Input records:
***

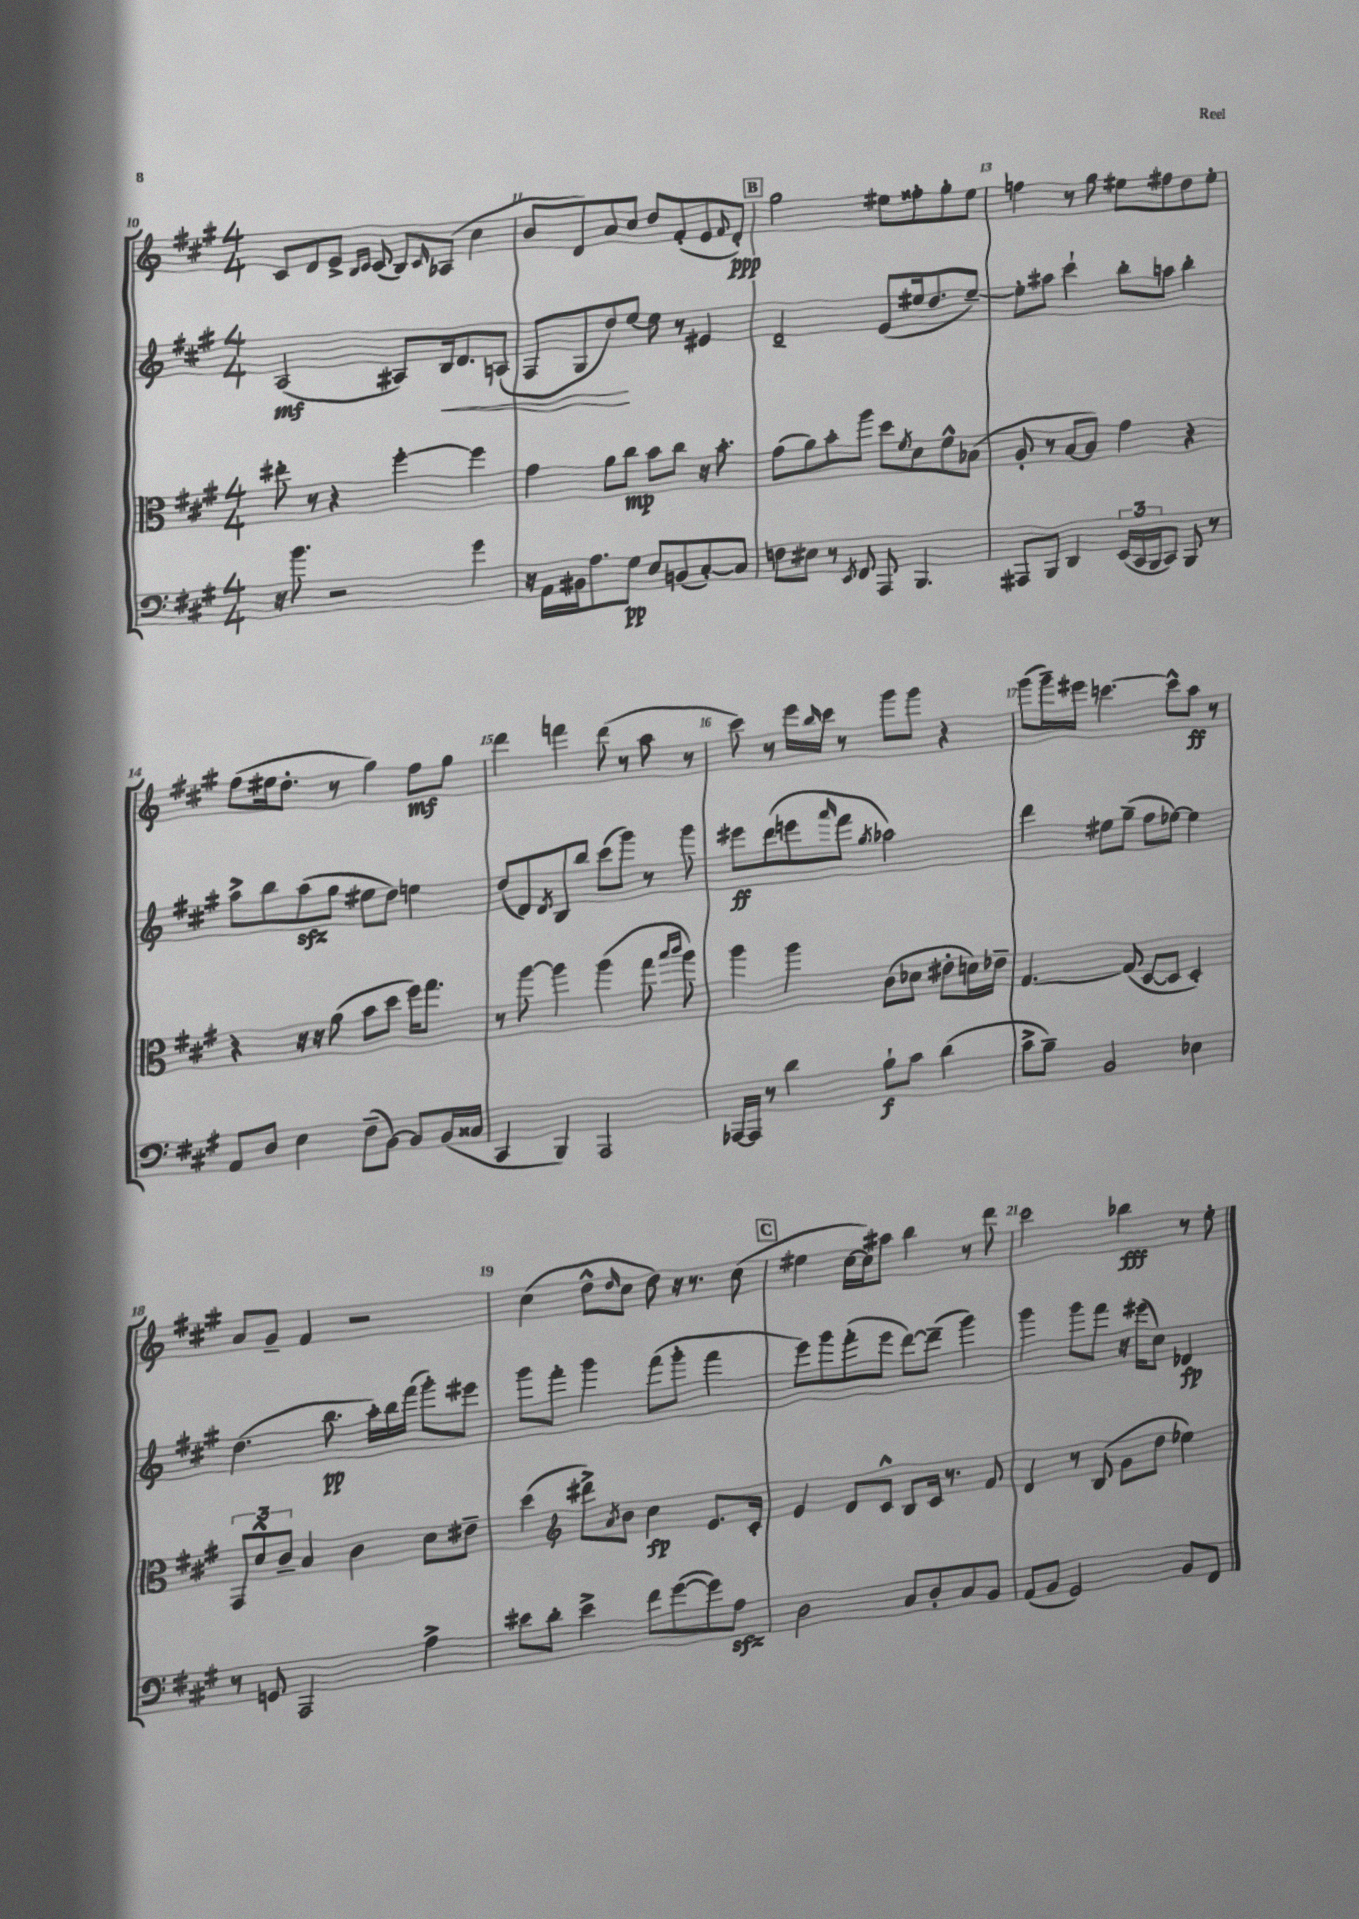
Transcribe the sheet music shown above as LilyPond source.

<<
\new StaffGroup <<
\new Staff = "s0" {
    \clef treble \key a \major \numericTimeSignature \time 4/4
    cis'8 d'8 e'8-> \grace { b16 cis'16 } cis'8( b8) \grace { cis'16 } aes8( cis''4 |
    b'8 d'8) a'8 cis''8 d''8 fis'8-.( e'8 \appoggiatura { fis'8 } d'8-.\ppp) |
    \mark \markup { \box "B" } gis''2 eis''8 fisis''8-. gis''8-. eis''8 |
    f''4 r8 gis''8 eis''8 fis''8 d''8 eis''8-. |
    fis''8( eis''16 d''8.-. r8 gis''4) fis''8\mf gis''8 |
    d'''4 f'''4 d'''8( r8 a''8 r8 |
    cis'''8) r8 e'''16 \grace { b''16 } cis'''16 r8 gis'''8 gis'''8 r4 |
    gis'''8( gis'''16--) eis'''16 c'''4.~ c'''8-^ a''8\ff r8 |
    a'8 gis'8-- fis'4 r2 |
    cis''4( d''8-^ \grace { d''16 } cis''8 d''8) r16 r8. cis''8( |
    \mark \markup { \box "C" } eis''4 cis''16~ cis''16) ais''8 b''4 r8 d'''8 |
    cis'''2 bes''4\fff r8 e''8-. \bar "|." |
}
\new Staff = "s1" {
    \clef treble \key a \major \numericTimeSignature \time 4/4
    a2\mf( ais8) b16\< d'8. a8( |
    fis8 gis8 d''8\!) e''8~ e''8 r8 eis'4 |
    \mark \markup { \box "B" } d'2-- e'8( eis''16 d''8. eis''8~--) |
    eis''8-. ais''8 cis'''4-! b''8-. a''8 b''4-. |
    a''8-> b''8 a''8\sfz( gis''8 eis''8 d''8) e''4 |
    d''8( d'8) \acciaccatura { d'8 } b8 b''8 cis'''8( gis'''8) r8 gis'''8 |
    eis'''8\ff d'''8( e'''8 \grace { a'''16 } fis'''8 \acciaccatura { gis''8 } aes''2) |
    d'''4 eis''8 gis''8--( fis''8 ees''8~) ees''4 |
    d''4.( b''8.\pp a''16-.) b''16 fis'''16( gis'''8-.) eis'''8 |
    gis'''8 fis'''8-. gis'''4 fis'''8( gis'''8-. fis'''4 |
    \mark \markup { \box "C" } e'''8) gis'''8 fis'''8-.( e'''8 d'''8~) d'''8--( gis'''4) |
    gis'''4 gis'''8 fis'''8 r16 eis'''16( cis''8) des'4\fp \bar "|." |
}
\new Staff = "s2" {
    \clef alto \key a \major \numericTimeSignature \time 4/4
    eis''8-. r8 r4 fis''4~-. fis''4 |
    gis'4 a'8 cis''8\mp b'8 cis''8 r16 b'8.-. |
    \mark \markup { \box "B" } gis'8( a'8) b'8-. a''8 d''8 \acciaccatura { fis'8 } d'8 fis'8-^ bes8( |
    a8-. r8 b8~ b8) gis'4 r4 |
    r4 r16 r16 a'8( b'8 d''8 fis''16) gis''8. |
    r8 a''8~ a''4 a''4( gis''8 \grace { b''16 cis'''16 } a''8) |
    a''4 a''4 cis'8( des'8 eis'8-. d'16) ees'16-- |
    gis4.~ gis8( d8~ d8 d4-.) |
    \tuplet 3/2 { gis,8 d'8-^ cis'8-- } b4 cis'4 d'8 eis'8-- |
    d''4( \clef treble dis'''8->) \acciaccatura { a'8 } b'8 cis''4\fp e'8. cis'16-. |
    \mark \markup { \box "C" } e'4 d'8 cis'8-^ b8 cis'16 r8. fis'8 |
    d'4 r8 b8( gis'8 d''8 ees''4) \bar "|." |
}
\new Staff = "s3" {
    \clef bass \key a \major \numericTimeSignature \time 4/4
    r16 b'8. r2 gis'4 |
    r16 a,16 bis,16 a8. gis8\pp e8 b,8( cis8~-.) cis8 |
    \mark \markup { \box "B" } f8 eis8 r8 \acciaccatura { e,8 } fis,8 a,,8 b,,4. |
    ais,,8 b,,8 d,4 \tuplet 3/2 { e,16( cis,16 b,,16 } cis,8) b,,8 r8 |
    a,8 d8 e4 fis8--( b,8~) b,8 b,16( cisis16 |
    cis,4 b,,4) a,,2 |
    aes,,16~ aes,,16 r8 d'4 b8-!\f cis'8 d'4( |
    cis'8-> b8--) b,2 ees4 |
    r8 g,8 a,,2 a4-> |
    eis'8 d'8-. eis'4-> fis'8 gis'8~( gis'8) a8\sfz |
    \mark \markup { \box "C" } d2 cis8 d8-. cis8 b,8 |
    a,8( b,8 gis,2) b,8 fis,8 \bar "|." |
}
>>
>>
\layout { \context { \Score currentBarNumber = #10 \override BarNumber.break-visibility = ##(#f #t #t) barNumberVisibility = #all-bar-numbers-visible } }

***

Work required:
Show each line of the listing above that contains the string "time".

Final result:
    \clef treble \key a \major \numericTimeSignature \time 4/4
    \clef treble \key a \major \numericTimeSignature \time 4/4
    \clef alto \key a \major \numericTimeSignature \time 4/4
    \clef bass \key a \major \numericTimeSignature \time 4/4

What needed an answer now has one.